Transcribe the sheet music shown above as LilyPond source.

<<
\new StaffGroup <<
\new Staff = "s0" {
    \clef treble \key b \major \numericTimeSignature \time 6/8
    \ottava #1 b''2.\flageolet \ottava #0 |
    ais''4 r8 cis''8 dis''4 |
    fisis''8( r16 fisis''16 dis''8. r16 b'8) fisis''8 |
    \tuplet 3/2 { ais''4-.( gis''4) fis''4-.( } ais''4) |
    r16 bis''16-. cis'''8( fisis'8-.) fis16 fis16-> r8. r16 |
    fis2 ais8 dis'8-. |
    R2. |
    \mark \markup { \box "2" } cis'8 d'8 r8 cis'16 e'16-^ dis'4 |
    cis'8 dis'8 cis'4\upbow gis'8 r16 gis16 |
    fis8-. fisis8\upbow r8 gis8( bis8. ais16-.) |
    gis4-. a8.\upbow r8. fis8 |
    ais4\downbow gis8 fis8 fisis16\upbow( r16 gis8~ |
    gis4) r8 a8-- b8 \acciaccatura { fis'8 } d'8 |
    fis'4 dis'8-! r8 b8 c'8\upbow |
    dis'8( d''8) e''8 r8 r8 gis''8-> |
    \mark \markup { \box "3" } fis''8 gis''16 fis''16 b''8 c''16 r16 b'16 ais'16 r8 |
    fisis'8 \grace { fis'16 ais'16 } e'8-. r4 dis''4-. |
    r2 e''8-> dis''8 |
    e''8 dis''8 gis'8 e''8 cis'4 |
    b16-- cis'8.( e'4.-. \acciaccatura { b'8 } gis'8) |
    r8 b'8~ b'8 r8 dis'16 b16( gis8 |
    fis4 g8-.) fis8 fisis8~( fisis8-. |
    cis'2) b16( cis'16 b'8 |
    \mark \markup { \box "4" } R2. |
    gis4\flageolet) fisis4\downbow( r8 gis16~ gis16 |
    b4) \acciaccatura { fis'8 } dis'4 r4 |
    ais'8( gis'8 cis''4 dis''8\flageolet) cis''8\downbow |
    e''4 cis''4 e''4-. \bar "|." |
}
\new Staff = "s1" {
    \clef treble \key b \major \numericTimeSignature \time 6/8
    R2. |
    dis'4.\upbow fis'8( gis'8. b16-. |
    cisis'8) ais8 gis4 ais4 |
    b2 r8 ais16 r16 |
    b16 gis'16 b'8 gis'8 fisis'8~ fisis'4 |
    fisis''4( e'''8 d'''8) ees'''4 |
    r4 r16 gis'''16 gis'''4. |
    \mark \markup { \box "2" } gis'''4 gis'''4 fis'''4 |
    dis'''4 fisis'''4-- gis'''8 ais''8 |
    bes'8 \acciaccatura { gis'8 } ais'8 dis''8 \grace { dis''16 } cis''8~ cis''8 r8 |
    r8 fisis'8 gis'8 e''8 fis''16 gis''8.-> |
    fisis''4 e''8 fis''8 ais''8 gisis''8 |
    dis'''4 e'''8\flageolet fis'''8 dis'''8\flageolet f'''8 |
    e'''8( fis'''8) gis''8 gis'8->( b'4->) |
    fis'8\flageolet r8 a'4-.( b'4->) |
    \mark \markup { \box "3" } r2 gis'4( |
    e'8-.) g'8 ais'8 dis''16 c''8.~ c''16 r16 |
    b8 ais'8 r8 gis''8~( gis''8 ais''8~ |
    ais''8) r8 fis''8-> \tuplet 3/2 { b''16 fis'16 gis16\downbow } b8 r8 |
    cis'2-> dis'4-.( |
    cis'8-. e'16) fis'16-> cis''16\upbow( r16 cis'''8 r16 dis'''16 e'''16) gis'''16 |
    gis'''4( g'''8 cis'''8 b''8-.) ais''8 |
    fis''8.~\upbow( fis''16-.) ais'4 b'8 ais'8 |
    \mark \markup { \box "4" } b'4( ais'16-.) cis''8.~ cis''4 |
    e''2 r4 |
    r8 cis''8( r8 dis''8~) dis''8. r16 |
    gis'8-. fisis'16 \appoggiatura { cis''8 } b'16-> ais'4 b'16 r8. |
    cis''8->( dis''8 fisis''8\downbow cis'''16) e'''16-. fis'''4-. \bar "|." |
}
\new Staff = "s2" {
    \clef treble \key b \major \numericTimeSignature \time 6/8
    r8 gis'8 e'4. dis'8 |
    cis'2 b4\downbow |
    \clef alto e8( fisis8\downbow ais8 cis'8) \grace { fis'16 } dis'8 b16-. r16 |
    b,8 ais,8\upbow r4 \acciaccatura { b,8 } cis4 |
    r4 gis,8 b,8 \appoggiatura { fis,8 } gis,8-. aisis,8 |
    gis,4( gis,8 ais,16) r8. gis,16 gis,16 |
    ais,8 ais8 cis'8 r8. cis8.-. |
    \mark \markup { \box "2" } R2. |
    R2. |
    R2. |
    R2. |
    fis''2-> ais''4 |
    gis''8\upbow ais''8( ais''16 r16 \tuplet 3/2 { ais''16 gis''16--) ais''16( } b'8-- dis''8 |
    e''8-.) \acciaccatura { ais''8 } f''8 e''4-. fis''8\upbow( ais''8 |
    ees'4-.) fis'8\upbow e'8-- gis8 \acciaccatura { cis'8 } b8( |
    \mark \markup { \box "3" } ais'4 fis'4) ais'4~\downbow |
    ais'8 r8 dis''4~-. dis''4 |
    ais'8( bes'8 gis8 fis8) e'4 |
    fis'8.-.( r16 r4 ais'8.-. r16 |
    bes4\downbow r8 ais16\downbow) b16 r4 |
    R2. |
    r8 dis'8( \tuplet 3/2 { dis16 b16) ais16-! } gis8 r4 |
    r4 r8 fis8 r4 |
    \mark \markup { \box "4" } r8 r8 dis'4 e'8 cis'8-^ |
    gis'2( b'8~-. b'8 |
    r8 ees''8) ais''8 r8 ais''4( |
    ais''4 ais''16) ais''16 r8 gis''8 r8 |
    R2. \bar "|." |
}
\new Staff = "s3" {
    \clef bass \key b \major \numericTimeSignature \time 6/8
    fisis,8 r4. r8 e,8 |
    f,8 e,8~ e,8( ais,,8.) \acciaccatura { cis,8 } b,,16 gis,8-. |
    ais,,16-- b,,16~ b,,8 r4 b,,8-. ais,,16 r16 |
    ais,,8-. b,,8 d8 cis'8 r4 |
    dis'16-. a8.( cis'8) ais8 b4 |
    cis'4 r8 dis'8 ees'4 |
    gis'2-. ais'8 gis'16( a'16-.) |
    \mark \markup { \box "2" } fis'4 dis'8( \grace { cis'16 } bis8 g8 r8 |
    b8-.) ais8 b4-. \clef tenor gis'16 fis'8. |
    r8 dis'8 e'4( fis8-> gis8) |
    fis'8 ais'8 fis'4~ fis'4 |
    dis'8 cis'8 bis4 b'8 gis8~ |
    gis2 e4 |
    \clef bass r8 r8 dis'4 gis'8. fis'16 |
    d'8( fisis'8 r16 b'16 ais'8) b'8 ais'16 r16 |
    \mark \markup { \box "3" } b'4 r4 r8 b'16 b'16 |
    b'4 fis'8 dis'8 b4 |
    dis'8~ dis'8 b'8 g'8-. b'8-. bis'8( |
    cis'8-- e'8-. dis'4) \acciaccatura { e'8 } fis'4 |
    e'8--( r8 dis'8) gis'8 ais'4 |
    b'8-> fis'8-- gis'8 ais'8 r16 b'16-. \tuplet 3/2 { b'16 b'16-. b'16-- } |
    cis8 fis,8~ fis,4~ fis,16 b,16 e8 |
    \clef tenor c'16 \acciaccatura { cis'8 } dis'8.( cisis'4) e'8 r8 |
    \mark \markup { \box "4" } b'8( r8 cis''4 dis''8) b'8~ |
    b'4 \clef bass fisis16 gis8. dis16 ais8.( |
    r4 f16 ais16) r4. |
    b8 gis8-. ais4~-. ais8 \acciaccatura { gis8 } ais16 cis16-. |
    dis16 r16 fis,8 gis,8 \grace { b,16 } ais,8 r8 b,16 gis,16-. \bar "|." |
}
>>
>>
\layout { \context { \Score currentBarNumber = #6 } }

========

### Set exercise
Count the lines in the listing above that contain the string "tenor", matching case exactly. Reply with the number alone.

### Exercise result
2